* **Task to complete**
Render everything from the line containing "coordinates (417, 188)." down to the line containing "boatman [741, 979]", both included, as a Markdown table with the columns Number and Line. Skip blank lines.

— start Entries provided —

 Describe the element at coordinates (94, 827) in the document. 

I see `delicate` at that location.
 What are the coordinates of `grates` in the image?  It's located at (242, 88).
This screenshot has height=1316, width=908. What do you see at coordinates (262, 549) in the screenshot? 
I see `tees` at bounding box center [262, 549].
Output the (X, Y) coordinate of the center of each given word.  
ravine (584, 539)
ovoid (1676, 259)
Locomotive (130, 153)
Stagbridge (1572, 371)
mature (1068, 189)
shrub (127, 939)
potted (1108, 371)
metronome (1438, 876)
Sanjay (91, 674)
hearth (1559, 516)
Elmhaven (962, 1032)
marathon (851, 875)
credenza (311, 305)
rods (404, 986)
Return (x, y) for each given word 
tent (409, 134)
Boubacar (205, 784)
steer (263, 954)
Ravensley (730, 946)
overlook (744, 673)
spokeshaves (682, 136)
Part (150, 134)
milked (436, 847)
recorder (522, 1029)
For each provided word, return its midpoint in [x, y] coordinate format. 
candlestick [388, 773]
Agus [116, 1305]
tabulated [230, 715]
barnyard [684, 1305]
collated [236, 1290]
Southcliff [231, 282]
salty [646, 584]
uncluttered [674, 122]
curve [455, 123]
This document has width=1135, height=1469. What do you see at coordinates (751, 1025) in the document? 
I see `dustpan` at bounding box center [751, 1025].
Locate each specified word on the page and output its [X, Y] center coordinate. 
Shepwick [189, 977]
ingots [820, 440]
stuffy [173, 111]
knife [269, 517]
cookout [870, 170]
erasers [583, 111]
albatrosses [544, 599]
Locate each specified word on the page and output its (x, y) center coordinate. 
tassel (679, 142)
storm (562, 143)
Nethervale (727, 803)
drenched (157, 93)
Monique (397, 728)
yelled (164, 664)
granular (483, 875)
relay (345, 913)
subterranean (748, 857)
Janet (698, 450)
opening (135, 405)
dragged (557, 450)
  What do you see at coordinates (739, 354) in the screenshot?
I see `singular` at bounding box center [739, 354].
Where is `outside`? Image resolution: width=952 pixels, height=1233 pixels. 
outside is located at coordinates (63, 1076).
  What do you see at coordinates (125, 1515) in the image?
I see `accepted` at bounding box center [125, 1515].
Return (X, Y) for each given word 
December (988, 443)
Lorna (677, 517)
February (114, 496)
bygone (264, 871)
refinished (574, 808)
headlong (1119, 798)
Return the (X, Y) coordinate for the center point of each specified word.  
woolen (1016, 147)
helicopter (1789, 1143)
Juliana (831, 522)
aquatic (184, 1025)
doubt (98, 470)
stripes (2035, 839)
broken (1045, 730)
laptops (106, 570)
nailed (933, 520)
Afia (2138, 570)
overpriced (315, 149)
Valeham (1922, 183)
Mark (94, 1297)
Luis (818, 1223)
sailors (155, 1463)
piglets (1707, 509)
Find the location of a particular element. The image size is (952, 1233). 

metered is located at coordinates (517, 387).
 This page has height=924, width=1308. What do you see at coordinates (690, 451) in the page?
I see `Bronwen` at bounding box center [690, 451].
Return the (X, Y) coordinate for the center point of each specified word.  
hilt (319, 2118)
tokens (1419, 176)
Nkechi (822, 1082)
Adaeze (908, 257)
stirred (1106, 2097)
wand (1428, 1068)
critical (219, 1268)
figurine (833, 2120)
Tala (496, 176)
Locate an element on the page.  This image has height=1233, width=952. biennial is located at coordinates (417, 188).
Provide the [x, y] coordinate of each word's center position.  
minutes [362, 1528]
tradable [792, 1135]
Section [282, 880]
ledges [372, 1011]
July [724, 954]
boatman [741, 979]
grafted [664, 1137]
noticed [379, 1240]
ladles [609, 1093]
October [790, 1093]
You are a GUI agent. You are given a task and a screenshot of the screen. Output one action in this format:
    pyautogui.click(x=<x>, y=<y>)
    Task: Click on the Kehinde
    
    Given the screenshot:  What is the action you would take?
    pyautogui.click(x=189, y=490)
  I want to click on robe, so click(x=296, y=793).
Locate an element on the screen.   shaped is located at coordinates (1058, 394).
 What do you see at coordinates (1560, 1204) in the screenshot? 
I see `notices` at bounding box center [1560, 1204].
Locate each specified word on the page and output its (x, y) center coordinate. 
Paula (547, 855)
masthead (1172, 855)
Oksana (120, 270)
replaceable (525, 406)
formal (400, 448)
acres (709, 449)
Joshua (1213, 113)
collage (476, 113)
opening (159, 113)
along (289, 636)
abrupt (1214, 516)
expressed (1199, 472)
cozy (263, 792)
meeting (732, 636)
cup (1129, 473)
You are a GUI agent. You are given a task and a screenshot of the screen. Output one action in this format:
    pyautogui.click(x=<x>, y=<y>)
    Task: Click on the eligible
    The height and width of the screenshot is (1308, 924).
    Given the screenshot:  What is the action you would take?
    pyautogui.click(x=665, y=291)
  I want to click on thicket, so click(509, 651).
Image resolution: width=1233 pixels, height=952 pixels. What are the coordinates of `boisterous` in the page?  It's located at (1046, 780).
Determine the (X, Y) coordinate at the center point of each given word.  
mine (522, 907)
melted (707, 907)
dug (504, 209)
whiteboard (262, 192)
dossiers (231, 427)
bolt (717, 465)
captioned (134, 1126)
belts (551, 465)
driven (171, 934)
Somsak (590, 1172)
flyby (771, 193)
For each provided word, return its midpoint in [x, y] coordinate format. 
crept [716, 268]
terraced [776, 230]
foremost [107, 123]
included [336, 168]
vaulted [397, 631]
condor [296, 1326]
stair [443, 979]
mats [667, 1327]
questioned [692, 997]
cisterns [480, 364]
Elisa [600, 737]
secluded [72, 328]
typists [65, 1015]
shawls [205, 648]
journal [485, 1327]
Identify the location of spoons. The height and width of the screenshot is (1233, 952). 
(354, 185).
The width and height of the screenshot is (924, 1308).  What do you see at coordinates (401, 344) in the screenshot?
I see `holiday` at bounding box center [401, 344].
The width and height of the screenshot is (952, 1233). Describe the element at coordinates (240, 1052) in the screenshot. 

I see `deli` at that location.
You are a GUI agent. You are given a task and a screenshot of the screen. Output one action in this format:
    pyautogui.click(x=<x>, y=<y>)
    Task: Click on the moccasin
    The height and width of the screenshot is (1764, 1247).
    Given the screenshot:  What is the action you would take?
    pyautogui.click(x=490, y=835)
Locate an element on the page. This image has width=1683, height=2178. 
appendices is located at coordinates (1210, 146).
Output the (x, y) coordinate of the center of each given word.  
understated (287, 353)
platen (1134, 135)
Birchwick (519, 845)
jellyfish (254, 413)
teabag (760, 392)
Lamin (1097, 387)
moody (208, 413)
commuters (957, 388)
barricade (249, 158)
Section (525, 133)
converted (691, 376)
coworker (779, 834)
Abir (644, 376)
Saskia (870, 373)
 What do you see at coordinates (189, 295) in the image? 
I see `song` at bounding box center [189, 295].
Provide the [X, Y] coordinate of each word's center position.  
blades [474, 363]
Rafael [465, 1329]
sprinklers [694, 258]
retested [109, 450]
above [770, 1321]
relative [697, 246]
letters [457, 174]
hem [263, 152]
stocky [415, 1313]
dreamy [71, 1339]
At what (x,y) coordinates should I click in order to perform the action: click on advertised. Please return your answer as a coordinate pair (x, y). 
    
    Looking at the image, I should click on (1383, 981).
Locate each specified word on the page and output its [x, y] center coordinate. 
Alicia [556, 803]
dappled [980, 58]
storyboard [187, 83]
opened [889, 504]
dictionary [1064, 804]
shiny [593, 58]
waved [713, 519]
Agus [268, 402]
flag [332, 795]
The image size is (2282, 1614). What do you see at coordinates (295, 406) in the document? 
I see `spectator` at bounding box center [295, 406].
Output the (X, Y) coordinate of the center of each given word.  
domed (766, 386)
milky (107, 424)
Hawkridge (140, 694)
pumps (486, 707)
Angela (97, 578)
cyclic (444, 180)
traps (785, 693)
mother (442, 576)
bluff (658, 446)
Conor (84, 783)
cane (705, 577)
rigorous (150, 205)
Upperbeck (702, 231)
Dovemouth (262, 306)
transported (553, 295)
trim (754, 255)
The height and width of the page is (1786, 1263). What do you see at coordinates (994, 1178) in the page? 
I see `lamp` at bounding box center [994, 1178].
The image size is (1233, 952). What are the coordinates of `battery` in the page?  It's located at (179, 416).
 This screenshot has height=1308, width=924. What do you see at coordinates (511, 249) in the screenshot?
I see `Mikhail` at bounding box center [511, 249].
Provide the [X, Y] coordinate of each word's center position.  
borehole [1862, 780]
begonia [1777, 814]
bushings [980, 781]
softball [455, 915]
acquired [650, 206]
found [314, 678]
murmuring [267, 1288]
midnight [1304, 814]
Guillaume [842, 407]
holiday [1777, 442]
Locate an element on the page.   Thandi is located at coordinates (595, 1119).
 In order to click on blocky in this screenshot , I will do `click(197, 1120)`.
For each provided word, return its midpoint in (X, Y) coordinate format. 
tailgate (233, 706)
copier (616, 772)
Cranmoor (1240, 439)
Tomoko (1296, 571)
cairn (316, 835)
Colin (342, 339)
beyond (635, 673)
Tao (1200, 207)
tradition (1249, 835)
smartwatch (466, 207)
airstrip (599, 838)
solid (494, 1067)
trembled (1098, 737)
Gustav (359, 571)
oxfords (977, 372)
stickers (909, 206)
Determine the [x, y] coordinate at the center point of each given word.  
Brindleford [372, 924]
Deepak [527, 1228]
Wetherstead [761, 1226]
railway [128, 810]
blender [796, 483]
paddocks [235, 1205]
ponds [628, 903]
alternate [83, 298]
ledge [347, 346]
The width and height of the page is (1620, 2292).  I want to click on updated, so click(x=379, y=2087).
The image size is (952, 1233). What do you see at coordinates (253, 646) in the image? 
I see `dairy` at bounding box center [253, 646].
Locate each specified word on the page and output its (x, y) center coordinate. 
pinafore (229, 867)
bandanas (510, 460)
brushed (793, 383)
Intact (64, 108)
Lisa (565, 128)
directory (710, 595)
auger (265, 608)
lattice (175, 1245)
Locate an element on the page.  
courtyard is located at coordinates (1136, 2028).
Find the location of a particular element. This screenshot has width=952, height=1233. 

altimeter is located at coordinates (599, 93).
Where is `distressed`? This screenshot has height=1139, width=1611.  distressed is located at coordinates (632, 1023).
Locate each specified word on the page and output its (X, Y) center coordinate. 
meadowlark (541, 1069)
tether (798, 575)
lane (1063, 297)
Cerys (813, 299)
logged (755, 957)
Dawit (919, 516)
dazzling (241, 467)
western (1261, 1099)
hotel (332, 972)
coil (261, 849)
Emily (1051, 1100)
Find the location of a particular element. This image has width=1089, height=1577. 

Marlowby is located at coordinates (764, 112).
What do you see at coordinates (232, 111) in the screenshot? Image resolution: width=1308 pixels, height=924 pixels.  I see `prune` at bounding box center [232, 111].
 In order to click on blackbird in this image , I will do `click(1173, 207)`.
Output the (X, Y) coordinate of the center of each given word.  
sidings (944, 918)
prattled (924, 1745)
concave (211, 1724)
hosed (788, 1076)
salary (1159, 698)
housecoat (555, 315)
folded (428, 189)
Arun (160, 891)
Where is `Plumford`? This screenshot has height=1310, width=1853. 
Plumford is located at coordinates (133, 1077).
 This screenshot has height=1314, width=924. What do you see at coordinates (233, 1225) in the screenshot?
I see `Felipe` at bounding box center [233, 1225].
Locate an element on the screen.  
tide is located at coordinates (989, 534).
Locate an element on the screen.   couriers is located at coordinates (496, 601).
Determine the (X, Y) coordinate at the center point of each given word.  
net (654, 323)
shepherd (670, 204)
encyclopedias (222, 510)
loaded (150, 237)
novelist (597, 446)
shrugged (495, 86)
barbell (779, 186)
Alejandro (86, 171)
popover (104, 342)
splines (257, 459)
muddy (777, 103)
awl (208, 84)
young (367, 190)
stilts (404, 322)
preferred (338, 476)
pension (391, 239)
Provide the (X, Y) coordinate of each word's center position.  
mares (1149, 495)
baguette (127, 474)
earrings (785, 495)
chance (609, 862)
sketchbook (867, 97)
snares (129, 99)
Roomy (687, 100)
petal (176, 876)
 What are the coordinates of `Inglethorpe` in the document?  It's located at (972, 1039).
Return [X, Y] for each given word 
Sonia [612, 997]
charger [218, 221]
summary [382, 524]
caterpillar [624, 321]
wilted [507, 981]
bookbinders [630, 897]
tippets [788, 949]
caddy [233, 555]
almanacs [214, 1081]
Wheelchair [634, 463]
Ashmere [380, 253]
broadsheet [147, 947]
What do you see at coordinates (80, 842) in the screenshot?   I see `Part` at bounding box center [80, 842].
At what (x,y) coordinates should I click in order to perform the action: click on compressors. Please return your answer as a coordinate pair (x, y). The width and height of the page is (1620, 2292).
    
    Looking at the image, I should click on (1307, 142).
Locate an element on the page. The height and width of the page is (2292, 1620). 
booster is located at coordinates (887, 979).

— end Entries provided —

* **Exercise solution**
| Number | Line |
|---|---|
| 1 | Locate an element on the page.  This image has height=1233, width=952. biennial is located at coordinates (417, 188). |
| 2 | Provide the [x, y] coordinate of each word's center position.   |
| 3 | minutes [362, 1528] |
| 4 | tradable [792, 1135] |
| 5 | Section [282, 880] |
| 6 | ledges [372, 1011] |
| 7 | July [724, 954] |
| 8 | boatman [741, 979] |